Work order: The required output is a copy of each line in the material below that includes "pink".

Supplied material:
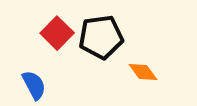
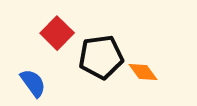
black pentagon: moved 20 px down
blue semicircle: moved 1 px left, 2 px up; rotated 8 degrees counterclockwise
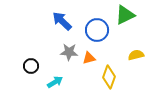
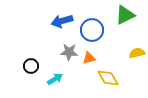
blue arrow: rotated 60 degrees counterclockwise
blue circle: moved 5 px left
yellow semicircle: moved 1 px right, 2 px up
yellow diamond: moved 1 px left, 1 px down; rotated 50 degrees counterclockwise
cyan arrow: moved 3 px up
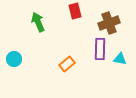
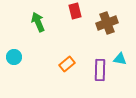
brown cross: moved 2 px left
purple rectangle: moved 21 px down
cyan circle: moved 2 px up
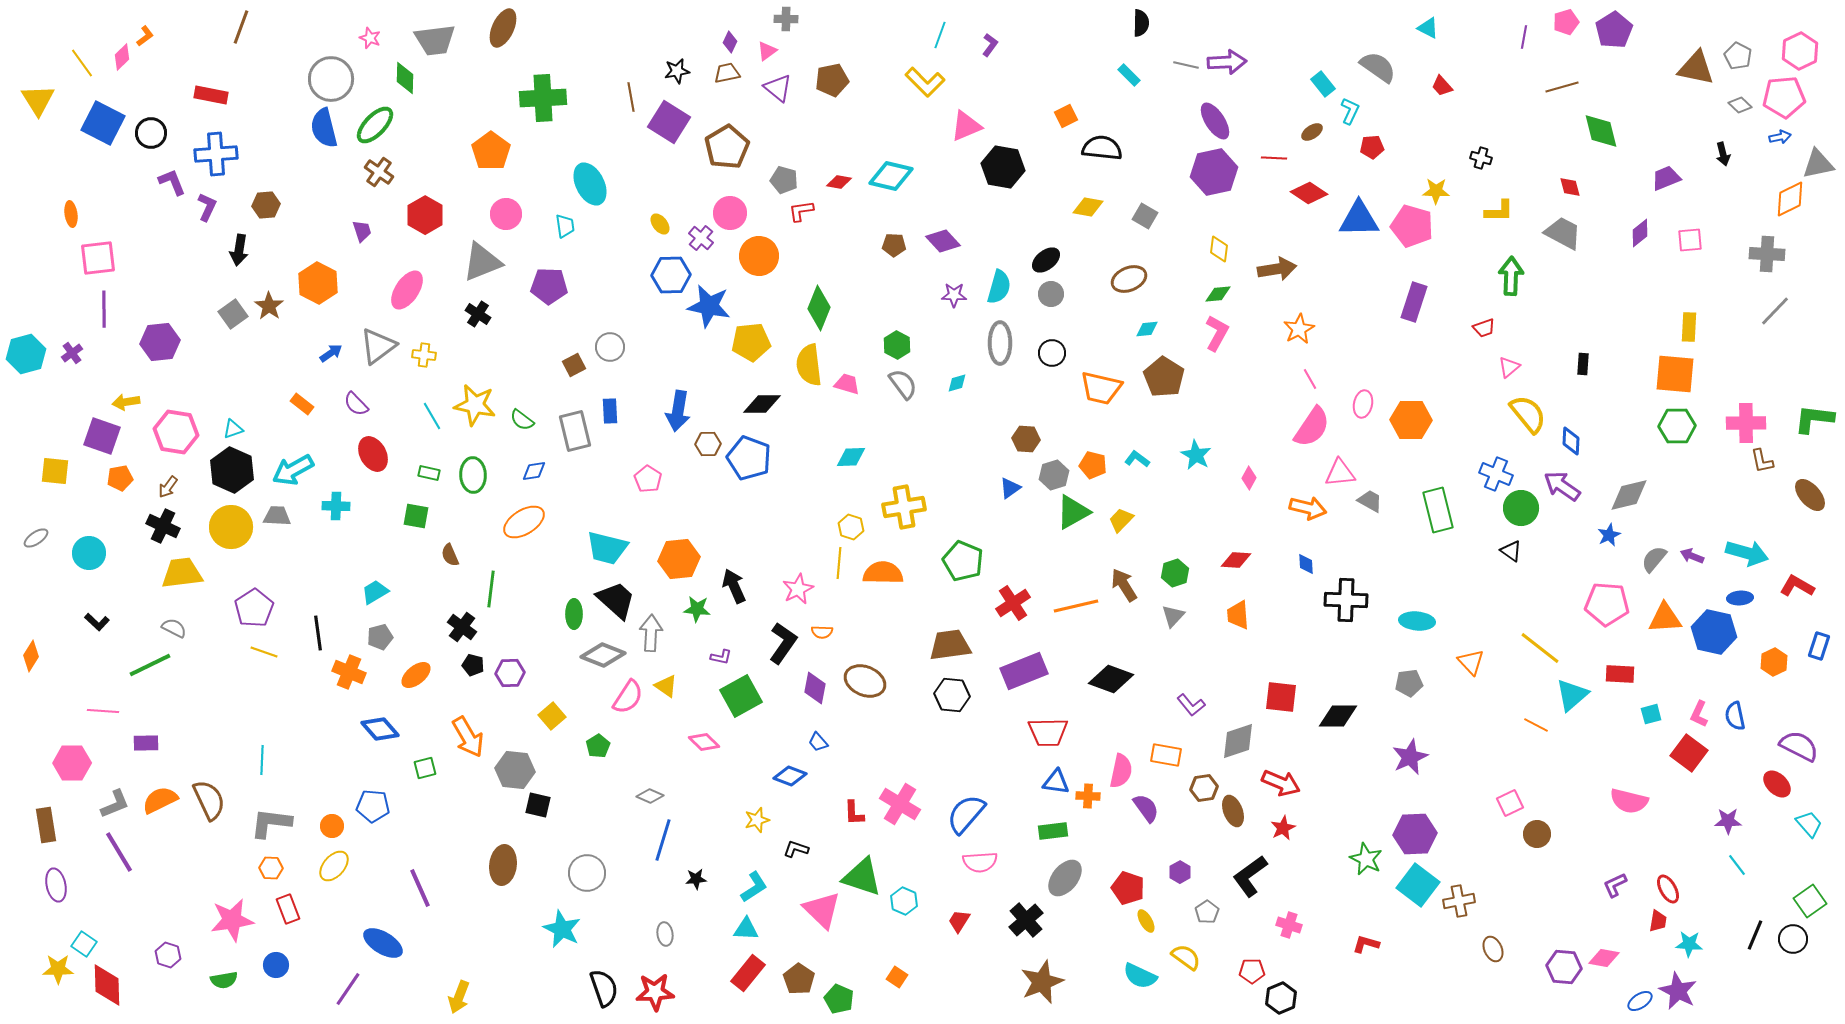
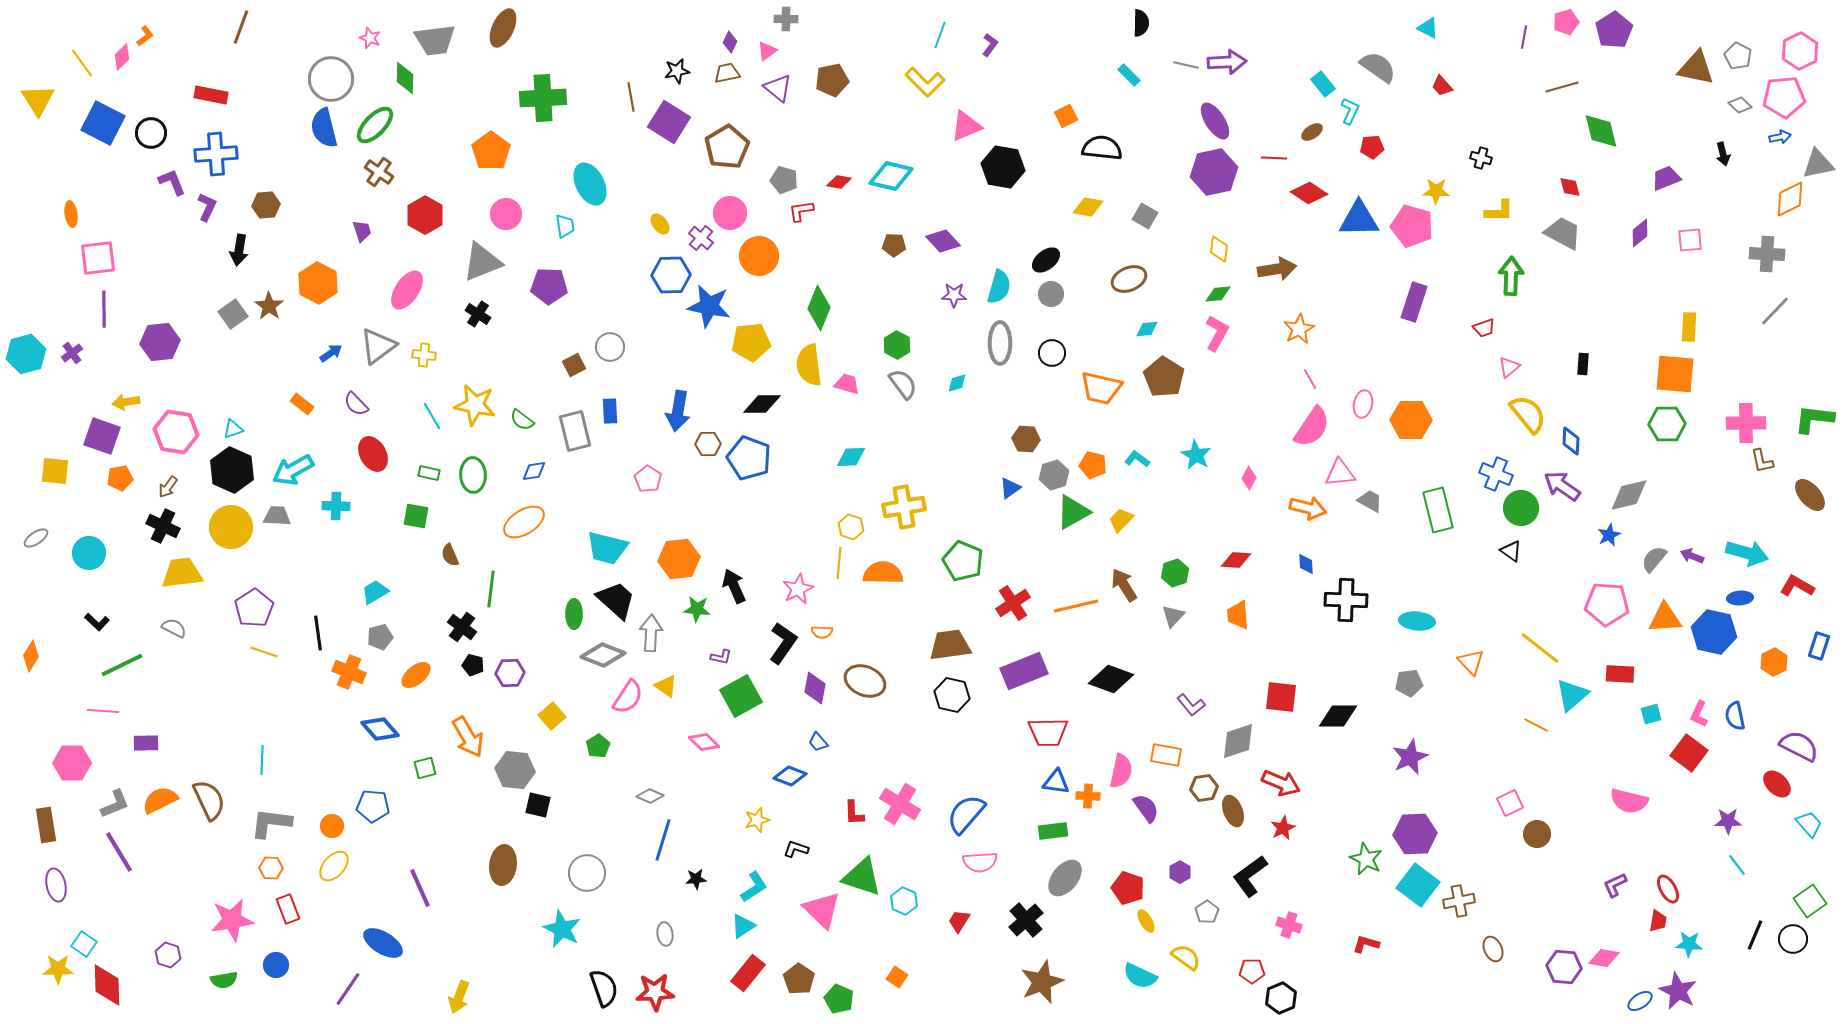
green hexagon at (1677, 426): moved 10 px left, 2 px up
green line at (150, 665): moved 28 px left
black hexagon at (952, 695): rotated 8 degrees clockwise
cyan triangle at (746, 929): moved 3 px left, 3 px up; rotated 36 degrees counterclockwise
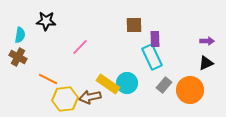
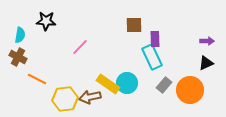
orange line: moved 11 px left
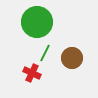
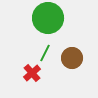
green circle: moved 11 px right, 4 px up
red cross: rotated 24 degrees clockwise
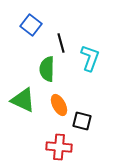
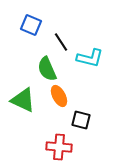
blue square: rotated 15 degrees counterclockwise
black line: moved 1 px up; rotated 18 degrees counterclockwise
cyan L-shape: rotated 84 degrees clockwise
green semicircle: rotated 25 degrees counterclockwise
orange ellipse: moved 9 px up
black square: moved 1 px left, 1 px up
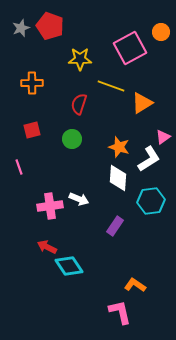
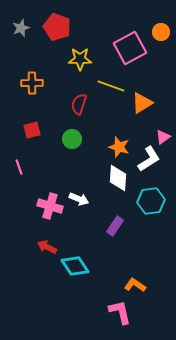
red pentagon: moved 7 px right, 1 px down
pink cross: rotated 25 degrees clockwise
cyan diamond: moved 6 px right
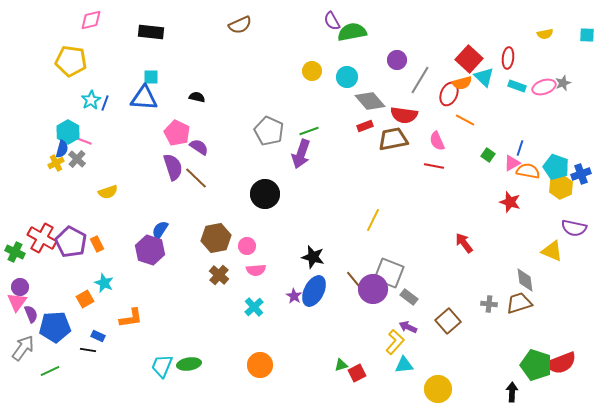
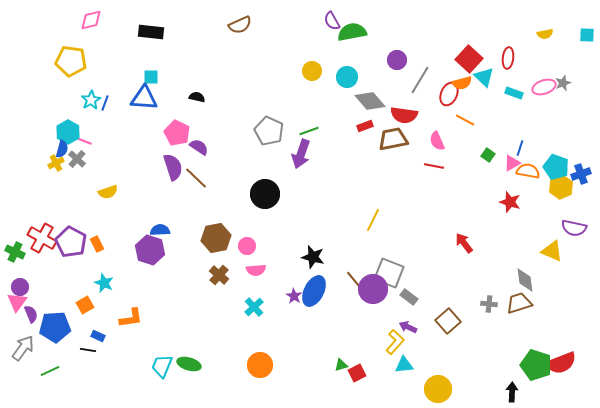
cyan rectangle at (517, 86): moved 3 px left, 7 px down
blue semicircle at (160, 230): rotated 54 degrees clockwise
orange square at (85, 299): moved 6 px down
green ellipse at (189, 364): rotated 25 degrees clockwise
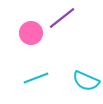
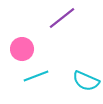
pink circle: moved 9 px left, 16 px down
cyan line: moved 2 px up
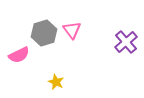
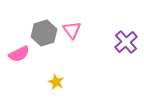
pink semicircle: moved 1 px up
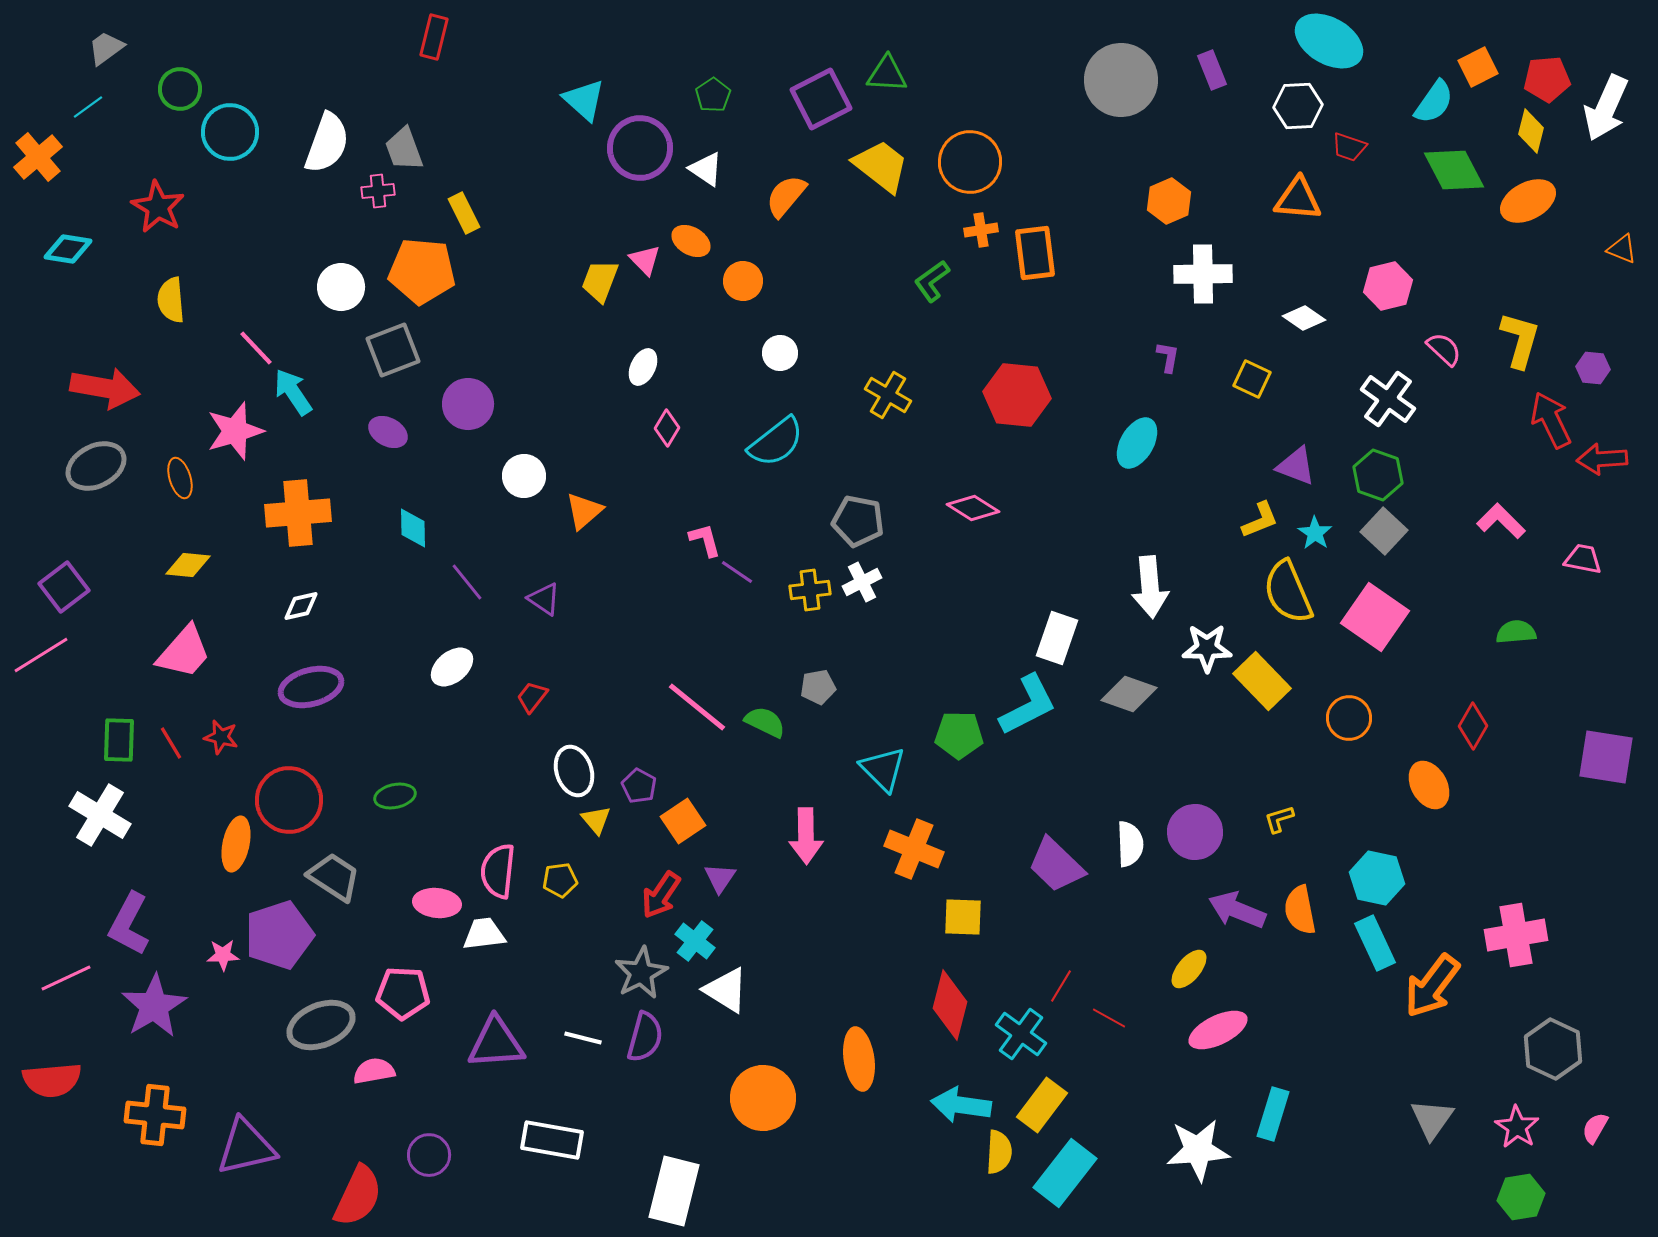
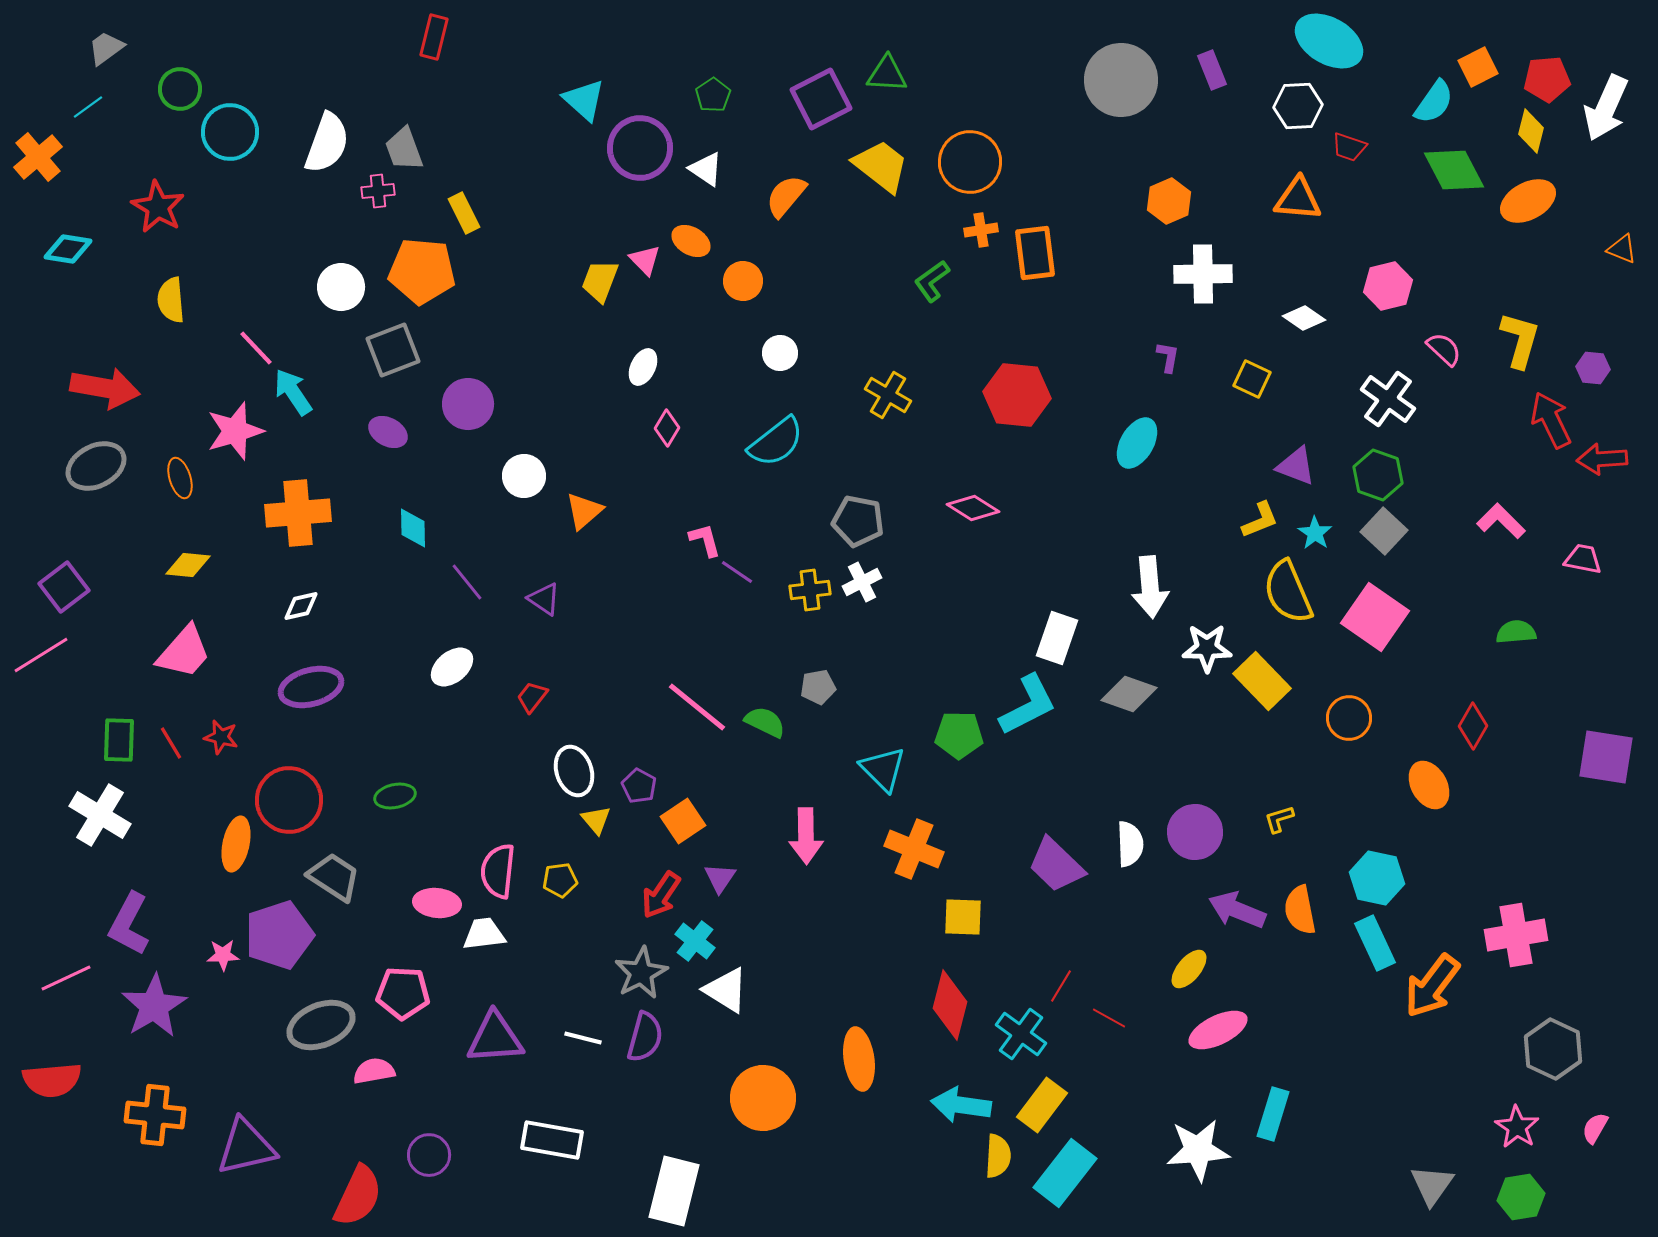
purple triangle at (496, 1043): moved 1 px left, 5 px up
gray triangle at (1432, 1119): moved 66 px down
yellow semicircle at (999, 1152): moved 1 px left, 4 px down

Written response:
pink cross: rotated 25 degrees clockwise
pink circle: moved 9 px left, 16 px down
pink semicircle: moved 1 px up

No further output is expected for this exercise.